WHAT YOU ARE ASKED TO DO: Transcribe the records in full.

RECORDS SHOWN:
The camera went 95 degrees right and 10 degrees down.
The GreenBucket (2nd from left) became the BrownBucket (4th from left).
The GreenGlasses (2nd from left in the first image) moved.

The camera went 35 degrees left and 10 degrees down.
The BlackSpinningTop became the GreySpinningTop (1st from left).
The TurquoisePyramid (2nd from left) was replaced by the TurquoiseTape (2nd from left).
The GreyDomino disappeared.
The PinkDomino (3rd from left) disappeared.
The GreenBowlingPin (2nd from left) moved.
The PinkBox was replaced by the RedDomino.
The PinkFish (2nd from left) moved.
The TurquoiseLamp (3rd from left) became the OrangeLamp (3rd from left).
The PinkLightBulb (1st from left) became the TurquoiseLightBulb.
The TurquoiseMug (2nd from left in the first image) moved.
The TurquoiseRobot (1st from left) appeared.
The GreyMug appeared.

TASK RESPONSE:
The camera went 95 degrees right and 10 degrees down.
The GreenBucket (2nd from left) became the BrownBucket (4th from left).
The GreenGlasses (2nd from left in the first image) moved.

The camera went 35 degrees left and 10 degrees down.
The BlackSpinningTop became the GreySpinningTop (1st from left).
The TurquoisePyramid (2nd from left) was replaced by the TurquoiseTape (2nd from left).
The GreyDomino disappeared.
The PinkDomino (3rd from left) disappeared.
The GreenBowlingPin (2nd from left) moved.
The PinkBox was replaced by the RedDomino.
The PinkFish (2nd from left) moved.
The TurquoiseLamp (3rd from left) became the OrangeLamp (3rd from left).
The PinkLightBulb (1st from left) became the TurquoiseLightBulb.
The TurquoiseMug (2nd from left in the first image) moved.
The TurquoiseRobot (1st from left) appeared.
The GreyMug appeared.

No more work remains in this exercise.